[Stored records]
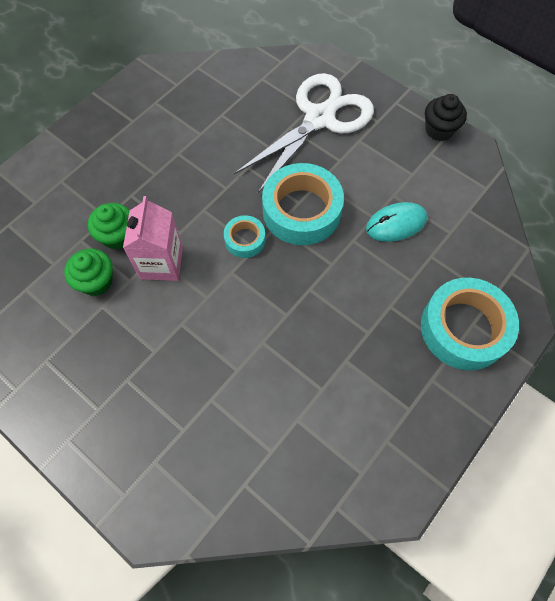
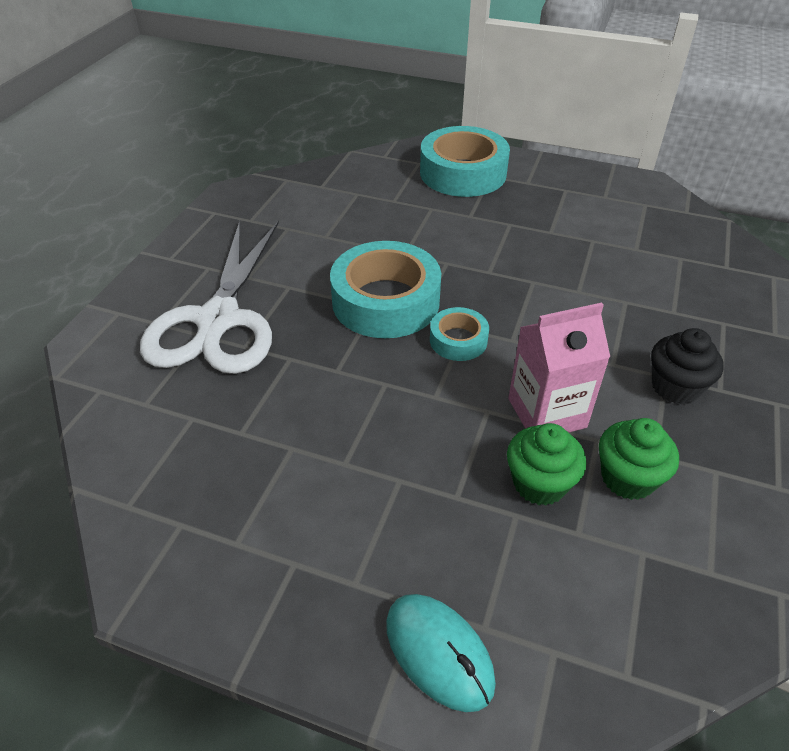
camera: 110 degrees left, 20 degrees down
white scissors [234,73,374,193] -> white scissors turned 105 degrees counterclockwise [140,221,279,374]
turquoise mouse [366,202,427,242] -> turquoise mouse moved to [386,594,496,712]
black cupcake [425,94,467,141] -> black cupcake moved to [651,328,724,404]

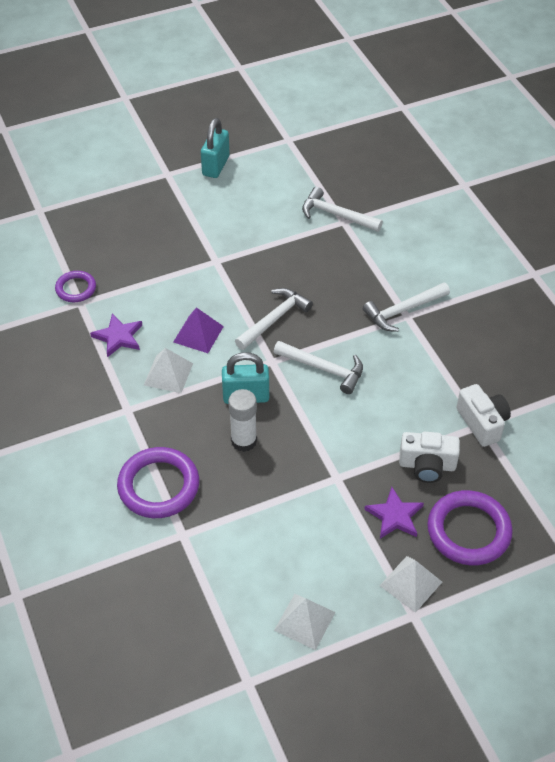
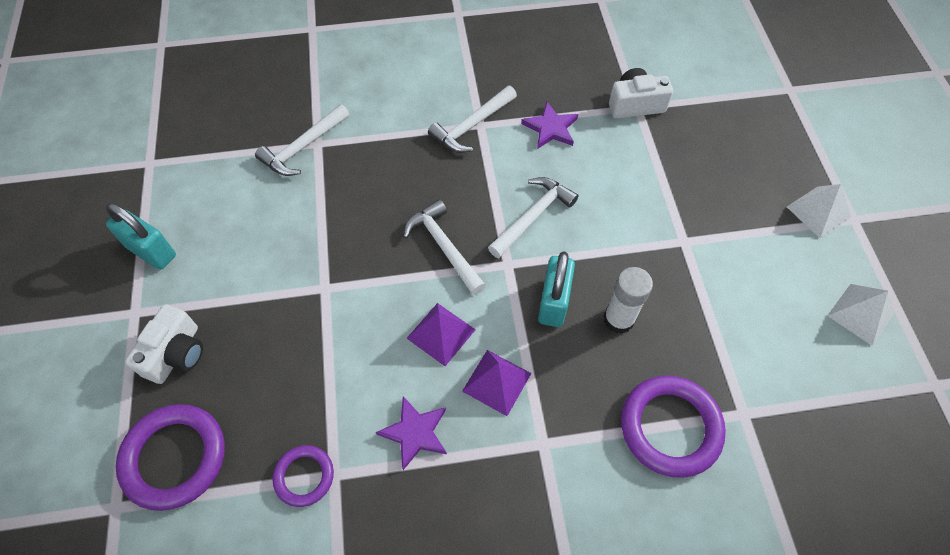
camera: 75 degrees left, 10 degrees up
white pyramid [144,348,193,393] -> purple pyramid [462,350,531,416]
white hammer [363,282,450,332] -> white hammer turned 60 degrees clockwise [428,86,517,153]
purple star [364,487,424,539] -> purple star moved to [521,102,578,149]
white camera [399,431,460,483] -> white camera moved to [125,304,203,384]
purple ring [427,490,513,565] -> purple ring moved to [116,404,225,511]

• ACTIVITY
Could you copy each line above exactly as written, minus any pictures?

• RESPONSE FOR THIS EXERCISE
camera: 110 degrees left, 20 degrees down
white scissors [234,73,374,193] -> white scissors turned 105 degrees counterclockwise [140,221,279,374]
turquoise mouse [366,202,427,242] -> turquoise mouse moved to [386,594,496,712]
black cupcake [425,94,467,141] -> black cupcake moved to [651,328,724,404]

camera: 75 degrees left, 10 degrees up
white pyramid [144,348,193,393] -> purple pyramid [462,350,531,416]
white hammer [363,282,450,332] -> white hammer turned 60 degrees clockwise [428,86,517,153]
purple star [364,487,424,539] -> purple star moved to [521,102,578,149]
white camera [399,431,460,483] -> white camera moved to [125,304,203,384]
purple ring [427,490,513,565] -> purple ring moved to [116,404,225,511]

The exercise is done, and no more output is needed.